──────── Dataset records ────────

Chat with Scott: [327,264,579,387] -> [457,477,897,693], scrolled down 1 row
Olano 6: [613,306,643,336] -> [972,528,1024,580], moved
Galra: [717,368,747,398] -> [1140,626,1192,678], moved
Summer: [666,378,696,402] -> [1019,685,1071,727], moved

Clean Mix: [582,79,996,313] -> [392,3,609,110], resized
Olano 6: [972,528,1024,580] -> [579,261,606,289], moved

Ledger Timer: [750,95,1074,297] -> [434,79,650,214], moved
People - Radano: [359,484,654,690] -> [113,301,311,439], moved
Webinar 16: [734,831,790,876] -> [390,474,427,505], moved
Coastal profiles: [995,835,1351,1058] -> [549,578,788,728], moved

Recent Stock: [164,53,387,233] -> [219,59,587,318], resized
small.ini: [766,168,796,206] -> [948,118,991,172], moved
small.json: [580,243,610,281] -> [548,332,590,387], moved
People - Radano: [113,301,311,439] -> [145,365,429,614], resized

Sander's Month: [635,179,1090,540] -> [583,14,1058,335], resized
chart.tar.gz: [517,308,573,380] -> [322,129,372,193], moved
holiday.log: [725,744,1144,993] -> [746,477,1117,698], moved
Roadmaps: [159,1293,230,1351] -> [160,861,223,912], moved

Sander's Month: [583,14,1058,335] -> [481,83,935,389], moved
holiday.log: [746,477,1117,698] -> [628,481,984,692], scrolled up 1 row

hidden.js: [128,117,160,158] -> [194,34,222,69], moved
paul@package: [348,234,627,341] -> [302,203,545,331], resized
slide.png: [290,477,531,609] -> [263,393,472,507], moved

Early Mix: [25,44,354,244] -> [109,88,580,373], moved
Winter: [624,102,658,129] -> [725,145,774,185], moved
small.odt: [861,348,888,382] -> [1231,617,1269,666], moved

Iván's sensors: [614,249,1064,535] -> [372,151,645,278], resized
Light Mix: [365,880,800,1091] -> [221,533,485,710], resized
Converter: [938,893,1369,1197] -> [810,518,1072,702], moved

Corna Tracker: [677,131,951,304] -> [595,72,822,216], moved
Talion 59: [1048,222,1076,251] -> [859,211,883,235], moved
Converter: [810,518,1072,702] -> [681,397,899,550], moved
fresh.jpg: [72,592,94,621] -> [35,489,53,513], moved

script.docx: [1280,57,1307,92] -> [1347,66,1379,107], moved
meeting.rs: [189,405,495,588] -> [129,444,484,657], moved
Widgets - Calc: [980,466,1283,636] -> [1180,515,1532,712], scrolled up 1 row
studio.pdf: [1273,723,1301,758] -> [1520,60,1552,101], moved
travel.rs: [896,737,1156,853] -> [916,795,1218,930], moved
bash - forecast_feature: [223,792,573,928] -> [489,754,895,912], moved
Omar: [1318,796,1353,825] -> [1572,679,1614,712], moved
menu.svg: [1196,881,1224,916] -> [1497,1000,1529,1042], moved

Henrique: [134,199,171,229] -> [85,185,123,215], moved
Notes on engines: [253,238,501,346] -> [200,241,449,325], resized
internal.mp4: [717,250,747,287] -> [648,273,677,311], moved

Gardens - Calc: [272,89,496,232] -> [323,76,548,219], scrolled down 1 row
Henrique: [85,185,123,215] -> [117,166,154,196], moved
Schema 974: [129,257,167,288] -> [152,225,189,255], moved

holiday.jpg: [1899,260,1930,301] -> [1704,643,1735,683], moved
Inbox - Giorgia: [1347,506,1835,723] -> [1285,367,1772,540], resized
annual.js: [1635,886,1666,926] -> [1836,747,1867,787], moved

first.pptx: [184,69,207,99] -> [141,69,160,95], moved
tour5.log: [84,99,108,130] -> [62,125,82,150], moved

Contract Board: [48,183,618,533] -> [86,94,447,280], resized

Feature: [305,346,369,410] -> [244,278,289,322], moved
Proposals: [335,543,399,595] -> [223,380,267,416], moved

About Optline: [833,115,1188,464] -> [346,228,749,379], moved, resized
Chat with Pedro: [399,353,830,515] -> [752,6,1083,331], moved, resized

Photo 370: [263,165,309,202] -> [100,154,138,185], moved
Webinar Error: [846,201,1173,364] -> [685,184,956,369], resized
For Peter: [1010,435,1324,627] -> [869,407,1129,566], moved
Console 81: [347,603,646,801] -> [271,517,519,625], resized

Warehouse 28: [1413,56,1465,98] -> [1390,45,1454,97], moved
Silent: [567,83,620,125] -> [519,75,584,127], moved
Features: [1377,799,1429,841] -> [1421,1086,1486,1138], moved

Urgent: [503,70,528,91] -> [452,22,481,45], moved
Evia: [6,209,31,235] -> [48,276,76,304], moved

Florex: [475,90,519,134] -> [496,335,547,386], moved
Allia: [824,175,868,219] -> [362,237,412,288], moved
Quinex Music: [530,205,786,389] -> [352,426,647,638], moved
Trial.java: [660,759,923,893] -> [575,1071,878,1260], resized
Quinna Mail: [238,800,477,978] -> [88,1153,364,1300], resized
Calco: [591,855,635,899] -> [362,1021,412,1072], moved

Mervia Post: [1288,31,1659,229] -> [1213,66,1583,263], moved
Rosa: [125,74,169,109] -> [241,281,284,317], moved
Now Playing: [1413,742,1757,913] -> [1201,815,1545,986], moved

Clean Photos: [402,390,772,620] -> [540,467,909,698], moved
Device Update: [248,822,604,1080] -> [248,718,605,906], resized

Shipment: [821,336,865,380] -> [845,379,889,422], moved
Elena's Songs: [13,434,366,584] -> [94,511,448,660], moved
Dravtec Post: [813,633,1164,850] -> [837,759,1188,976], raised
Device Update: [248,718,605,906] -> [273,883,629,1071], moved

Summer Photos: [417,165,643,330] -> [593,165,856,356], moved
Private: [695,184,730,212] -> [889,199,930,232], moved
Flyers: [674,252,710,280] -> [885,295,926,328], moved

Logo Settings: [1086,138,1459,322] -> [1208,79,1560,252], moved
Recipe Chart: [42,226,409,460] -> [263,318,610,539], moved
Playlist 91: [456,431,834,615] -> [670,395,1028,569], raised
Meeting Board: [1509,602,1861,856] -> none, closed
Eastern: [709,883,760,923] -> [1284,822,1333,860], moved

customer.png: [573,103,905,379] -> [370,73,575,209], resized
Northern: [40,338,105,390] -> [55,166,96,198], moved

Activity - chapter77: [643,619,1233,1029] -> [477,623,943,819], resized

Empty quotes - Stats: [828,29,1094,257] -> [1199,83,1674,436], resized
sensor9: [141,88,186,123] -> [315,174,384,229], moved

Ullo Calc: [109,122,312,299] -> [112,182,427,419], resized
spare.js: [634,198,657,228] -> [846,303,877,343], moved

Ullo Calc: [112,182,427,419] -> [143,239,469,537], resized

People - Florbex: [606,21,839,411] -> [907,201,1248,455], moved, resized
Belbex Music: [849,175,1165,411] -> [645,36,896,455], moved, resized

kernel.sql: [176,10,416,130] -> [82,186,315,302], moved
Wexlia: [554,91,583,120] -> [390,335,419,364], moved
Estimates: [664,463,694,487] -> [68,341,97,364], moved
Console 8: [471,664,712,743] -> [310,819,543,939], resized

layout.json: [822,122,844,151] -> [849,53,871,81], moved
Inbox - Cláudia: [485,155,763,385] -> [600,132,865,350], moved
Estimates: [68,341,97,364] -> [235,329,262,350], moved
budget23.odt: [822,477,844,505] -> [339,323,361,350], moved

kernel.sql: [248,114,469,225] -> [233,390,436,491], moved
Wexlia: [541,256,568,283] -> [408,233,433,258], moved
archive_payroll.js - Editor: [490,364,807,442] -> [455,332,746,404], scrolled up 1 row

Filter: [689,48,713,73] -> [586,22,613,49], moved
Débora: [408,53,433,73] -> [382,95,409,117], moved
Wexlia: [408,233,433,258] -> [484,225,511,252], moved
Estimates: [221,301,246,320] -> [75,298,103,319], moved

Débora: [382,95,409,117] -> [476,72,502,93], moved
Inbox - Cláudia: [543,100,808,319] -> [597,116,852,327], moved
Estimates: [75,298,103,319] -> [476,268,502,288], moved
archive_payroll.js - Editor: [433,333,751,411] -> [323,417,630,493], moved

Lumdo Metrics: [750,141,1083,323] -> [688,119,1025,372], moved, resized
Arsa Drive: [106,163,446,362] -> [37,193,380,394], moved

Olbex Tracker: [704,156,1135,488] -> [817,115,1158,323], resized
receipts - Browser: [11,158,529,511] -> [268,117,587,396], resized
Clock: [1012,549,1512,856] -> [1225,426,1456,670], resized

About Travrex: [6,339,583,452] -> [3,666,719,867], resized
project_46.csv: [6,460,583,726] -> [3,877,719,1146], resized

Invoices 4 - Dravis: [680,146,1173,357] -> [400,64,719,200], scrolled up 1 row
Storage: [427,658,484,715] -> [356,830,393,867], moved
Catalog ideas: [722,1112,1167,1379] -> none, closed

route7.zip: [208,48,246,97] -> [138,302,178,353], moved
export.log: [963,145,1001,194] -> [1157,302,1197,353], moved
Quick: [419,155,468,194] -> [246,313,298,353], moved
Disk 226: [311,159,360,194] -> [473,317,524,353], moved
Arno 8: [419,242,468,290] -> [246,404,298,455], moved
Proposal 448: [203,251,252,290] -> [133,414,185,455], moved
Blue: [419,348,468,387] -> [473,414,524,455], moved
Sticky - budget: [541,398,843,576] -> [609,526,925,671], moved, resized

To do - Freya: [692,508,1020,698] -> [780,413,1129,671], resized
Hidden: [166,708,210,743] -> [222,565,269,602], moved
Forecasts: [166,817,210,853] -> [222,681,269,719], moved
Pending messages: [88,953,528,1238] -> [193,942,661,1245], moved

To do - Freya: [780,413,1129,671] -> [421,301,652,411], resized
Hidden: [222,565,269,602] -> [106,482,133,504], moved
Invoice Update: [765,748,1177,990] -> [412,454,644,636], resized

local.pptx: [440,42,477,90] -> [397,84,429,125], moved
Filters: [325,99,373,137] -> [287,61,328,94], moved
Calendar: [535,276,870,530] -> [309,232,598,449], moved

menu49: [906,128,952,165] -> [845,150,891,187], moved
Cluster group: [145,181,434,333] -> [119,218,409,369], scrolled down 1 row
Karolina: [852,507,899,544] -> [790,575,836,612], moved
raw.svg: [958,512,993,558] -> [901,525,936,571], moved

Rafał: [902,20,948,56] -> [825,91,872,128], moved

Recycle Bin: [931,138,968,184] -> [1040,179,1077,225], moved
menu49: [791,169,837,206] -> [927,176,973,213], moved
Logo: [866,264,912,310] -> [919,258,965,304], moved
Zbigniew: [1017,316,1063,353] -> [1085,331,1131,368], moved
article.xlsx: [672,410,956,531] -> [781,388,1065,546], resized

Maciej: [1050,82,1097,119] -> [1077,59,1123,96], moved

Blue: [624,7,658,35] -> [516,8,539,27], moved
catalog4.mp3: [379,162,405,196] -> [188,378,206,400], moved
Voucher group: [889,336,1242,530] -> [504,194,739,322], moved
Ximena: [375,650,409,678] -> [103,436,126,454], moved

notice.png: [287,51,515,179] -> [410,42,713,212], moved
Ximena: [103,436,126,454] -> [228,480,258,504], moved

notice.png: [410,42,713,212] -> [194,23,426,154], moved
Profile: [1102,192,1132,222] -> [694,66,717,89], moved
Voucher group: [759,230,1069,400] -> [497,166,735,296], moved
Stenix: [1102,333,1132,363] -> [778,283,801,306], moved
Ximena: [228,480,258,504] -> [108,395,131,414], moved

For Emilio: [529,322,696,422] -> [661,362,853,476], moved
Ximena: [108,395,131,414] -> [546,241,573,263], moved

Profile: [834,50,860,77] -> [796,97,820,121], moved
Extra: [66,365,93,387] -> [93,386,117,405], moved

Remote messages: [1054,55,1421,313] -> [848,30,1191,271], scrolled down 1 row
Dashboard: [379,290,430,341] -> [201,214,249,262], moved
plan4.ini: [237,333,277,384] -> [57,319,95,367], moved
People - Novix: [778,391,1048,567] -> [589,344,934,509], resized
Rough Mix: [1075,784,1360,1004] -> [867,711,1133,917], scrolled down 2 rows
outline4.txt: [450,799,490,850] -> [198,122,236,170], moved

────────

**Assignment:**
Scan the listing for the string "Logo" and copy every line that carries it.

**Response box:**
Logo Settings: [1086,138,1459,322] -> [1208,79,1560,252], moved
Logo: [866,264,912,310] -> [919,258,965,304], moved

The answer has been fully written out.